TRY IT >>
Set down the data below from its first line to the line holding "notebook in purple", inclusive; omit all pictures.

....

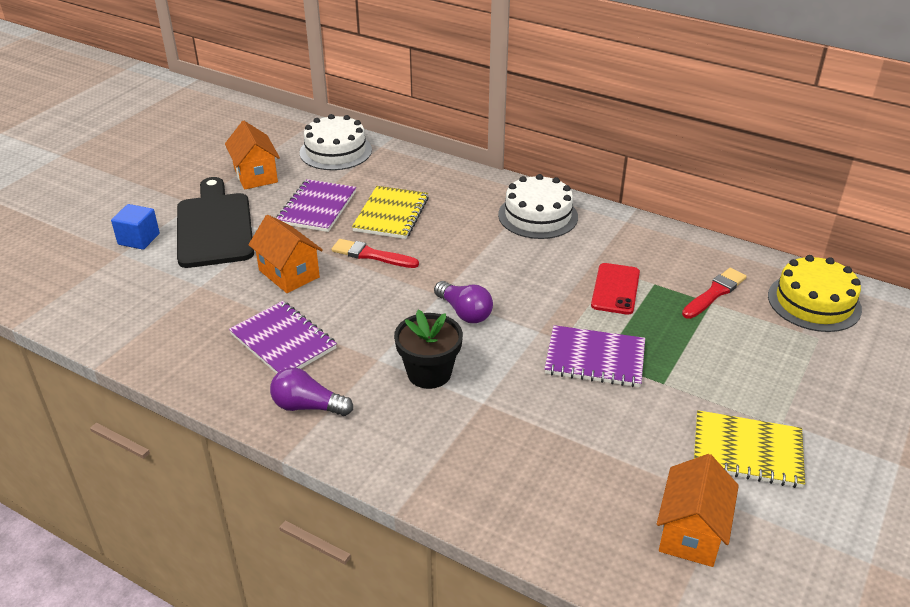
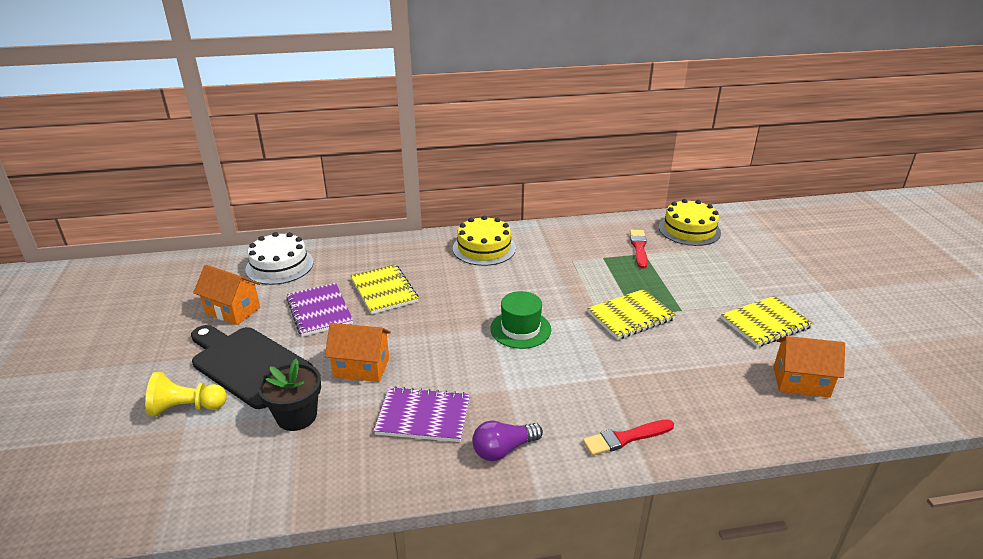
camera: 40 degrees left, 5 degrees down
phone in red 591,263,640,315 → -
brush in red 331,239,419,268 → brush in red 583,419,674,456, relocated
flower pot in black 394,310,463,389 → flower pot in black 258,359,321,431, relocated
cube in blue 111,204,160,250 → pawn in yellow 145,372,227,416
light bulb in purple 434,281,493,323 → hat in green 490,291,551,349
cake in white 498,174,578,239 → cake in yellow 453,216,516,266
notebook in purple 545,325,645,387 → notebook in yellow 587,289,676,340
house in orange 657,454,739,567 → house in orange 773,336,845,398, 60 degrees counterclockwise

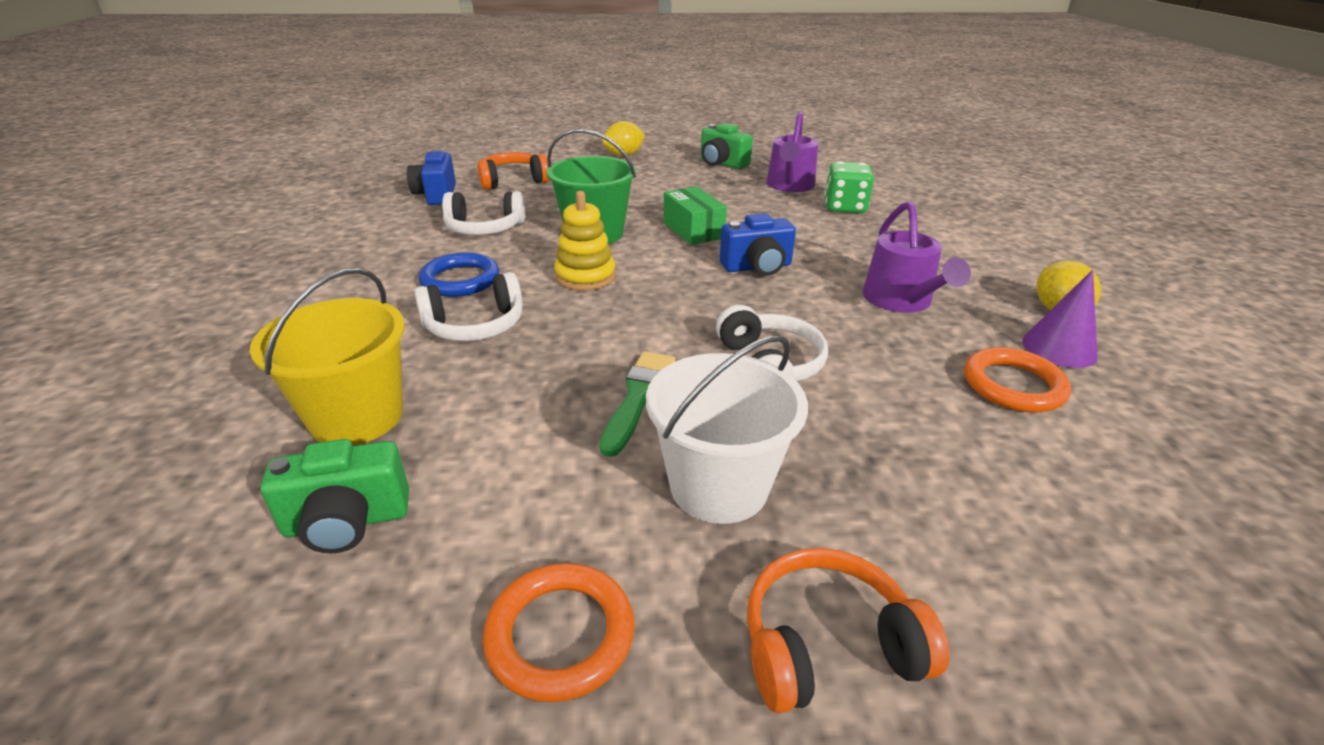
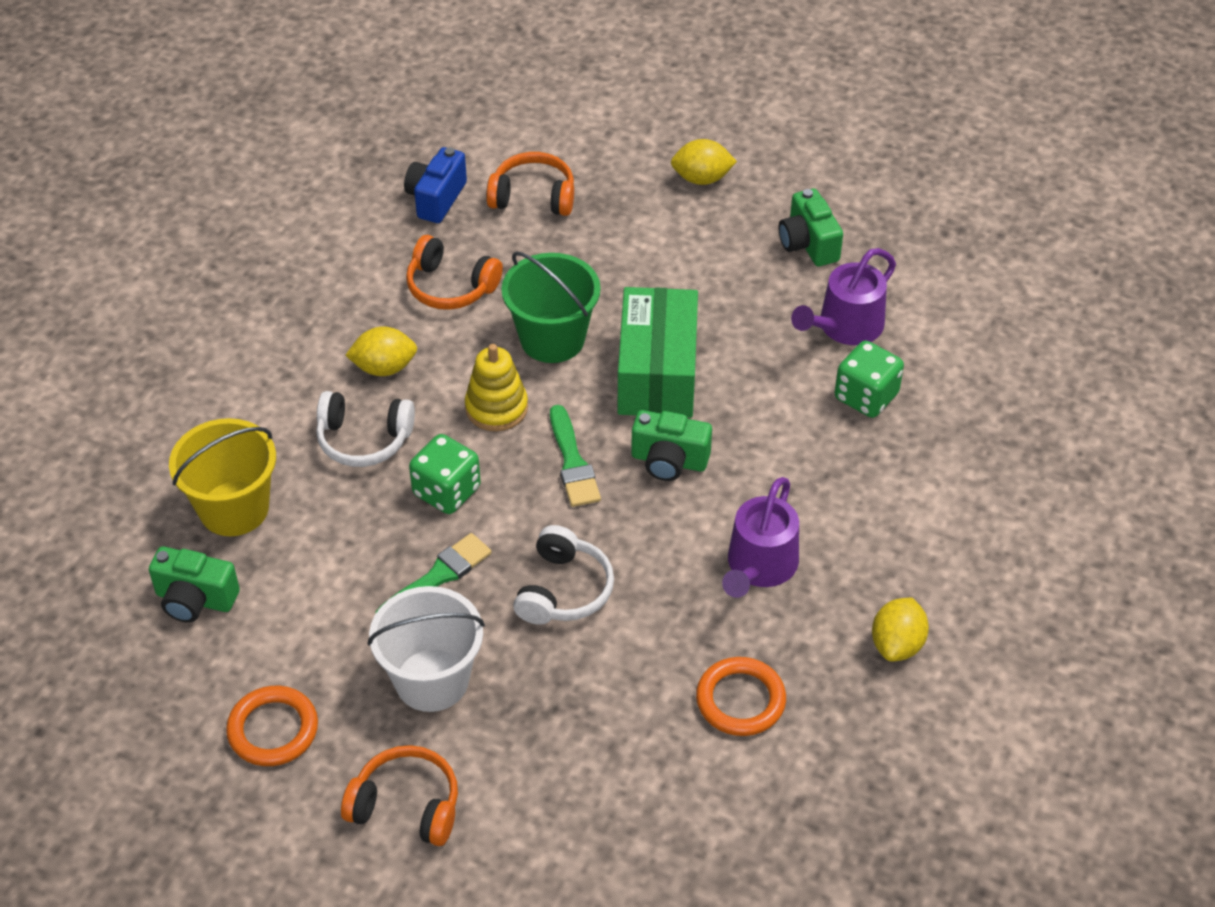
camera: 30 degrees right, 15 degrees up
cone in purple 1022,270,1098,368 → -
- → dice in green 409,434,481,514
- → brush in green 550,405,601,507
ring in blue 419,253,499,297 → lemon in yellow 345,327,417,376
headphones in white 442,191,525,235 → headphones in orange 406,235,503,310
camera in blue 720,213,796,276 → camera in green 631,410,712,481
box in green 664,187,727,245 → box in green 618,287,698,418, x1.65

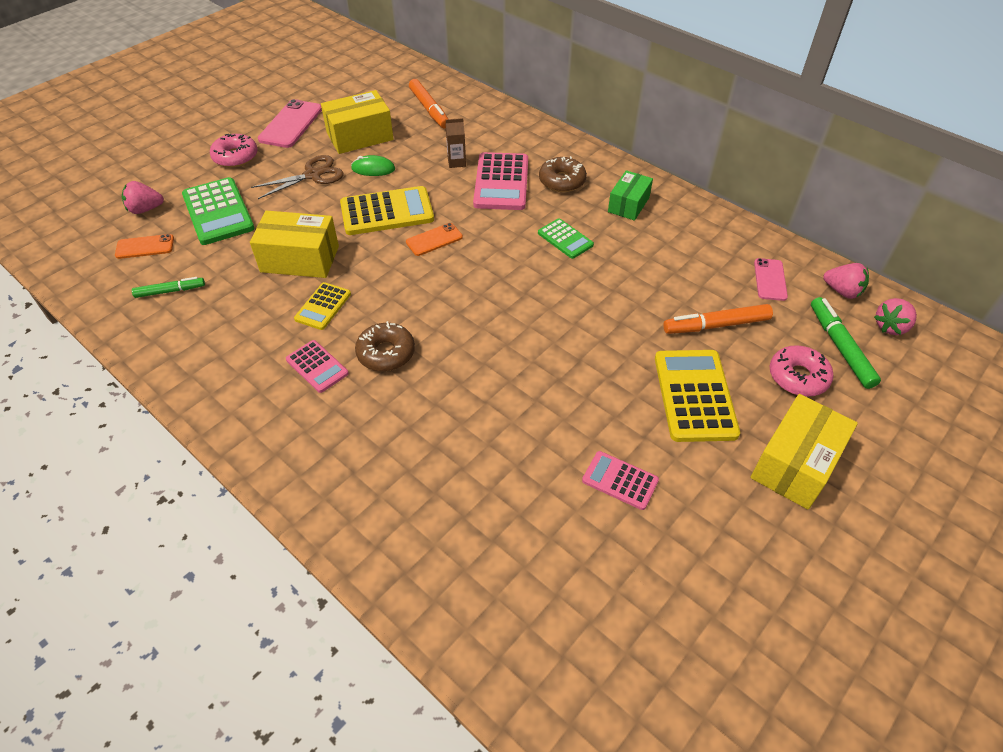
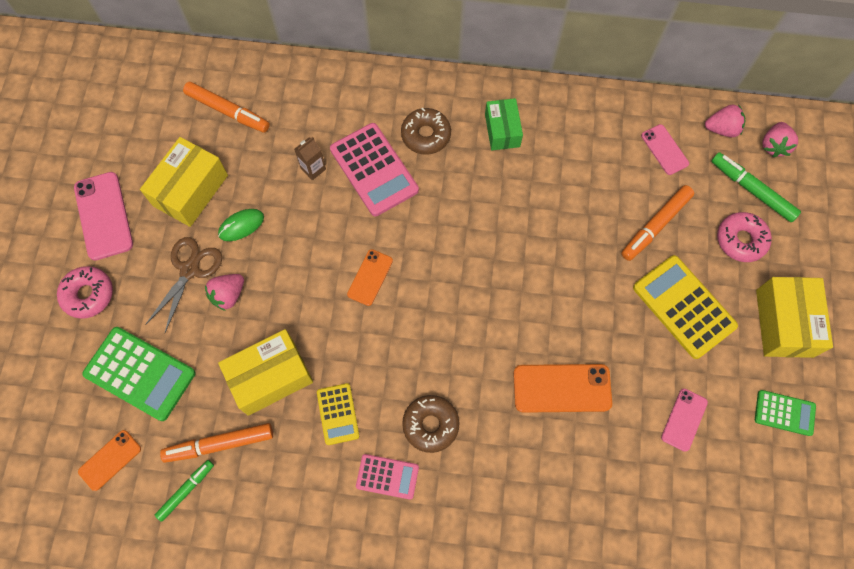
camera: 35 degrees left, 20 degrees up
calculator in yellow 340,186,434,235 → -
- → marker in orange 160,423,273,463
- → phone in orange 513,364,612,413
strawberry in pink 122,181,164,214 → strawberry in pink 205,274,244,311, relocated
calculator in green 538,218,594,259 → calculator in green 755,390,816,436, relocated
calculator in pink 582,451,659,510 → phone in pink 661,389,708,452

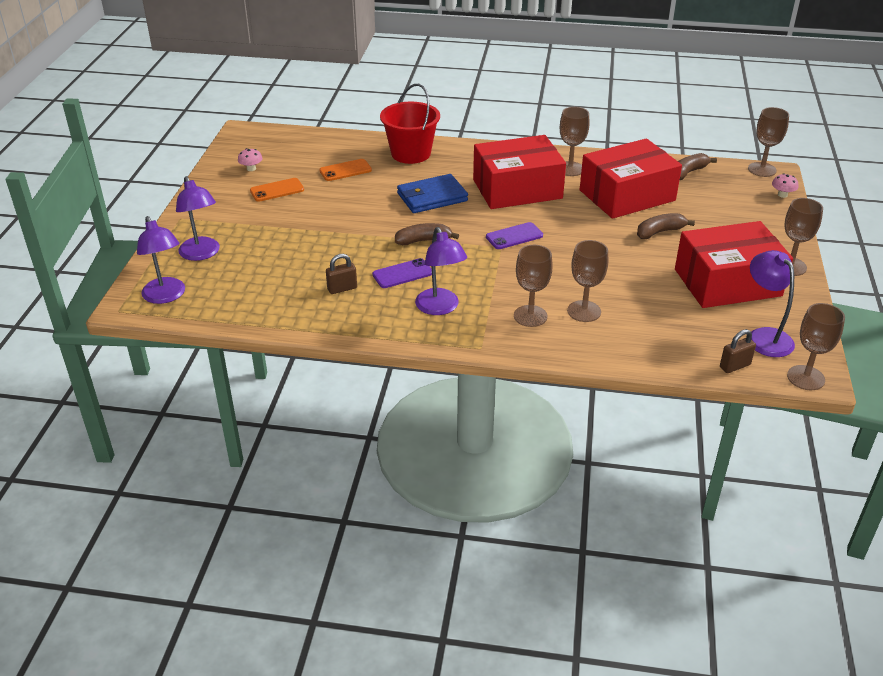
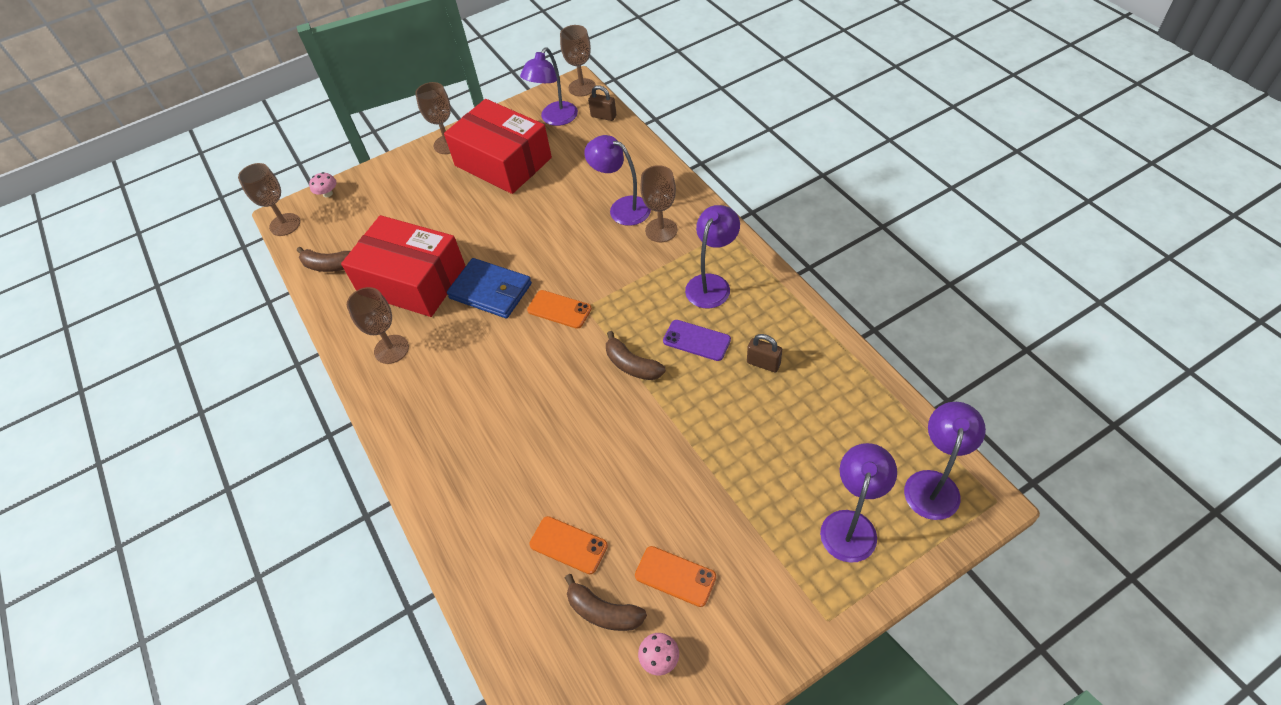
camera: 125 degrees left, 15 degrees up
bucket in red 380,84,440,164 → -
box in red 473,135,566,209 → -
wallet in blue 397,174,468,213 → wallet in blue 447,258,532,318, relocated
banana in brown 637,213,695,239 → banana in brown 565,574,647,631, relocated
goblet in brown 567,240,608,322 → lamp in purple 584,135,651,226
phone in purple 486,222,543,249 → phone in orange 527,290,592,329

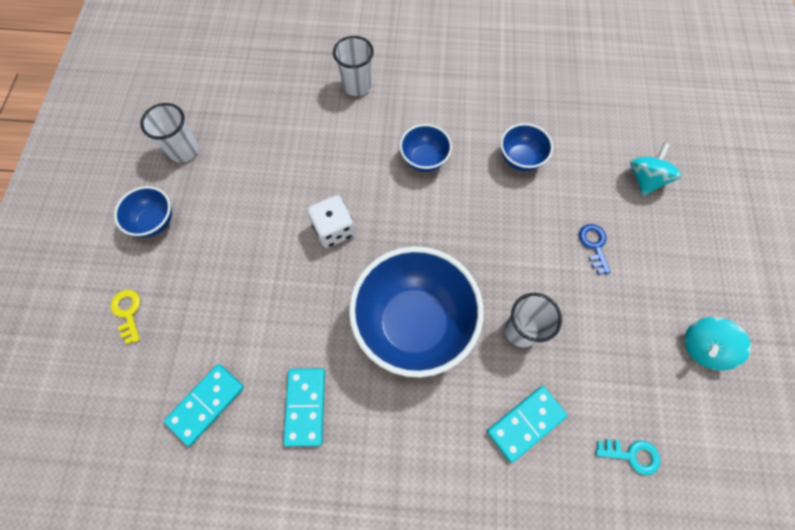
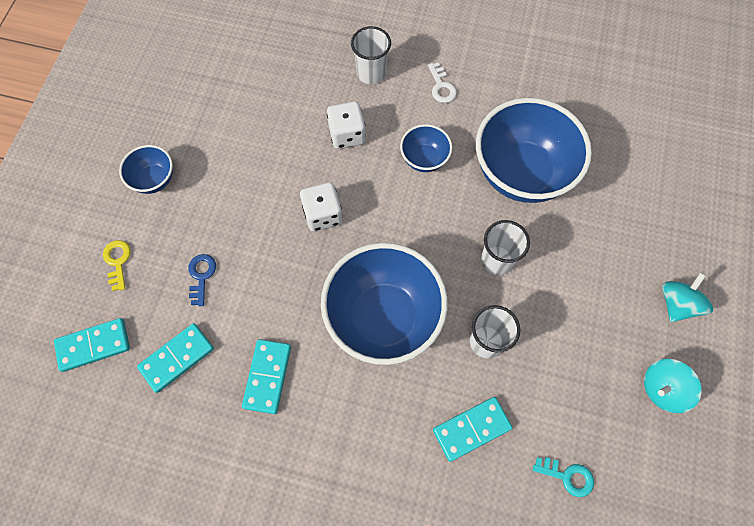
camera: 10 degrees right, 0 degrees up
- → domino in turquoise 54,318,130,372
- → dice in white 327,102,366,149
- → key in white 428,62,457,103
cup in white 140,103,199,162 → cup in white 481,220,530,275, relocated
key in blue 579,224,611,274 → key in blue 188,254,216,306, relocated
spinning top in turquoise 630,143,681,196 → spinning top in turquoise 662,272,713,322, relocated
bowl in blue 501,123,553,171 → bowl in blue 476,98,592,203, x2.10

....

OUTPUT >>
camera: 40 degrees left, 5 degrees down
phone in red 591,263,640,315 → -
brush in red 331,239,419,268 → brush in red 583,419,674,456, relocated
flower pot in black 394,310,463,389 → flower pot in black 258,359,321,431, relocated
cube in blue 111,204,160,250 → pawn in yellow 145,372,227,416
light bulb in purple 434,281,493,323 → hat in green 490,291,551,349
cake in white 498,174,578,239 → cake in yellow 453,216,516,266
notebook in purple 545,325,645,387 → notebook in yellow 587,289,676,340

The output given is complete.